* _WORK INSTRUCTION_: Only the lines that hold the word "grey" are wanted from this listing.

(Beginning of SOURCE DATA)

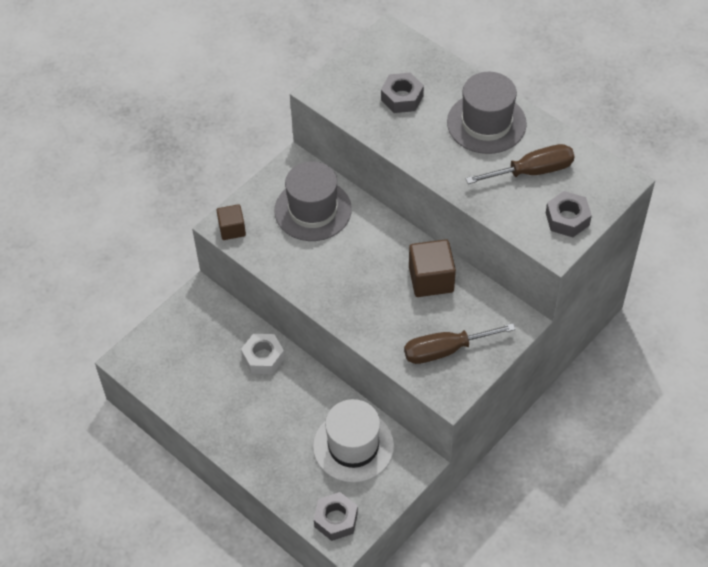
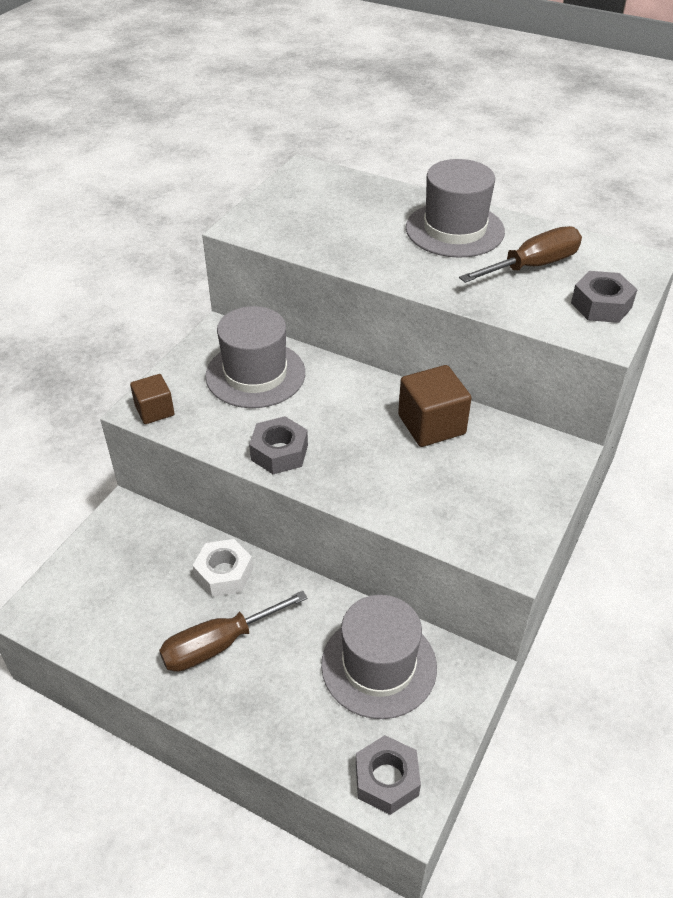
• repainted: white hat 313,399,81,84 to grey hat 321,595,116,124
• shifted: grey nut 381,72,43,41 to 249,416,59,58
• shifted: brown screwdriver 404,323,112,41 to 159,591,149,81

(End of SOURCE DATA)

* _ANSWER FOR THIS EXERCISE_:
• repainted: white hat 313,399,81,84 to grey hat 321,595,116,124
• shifted: grey nut 381,72,43,41 to 249,416,59,58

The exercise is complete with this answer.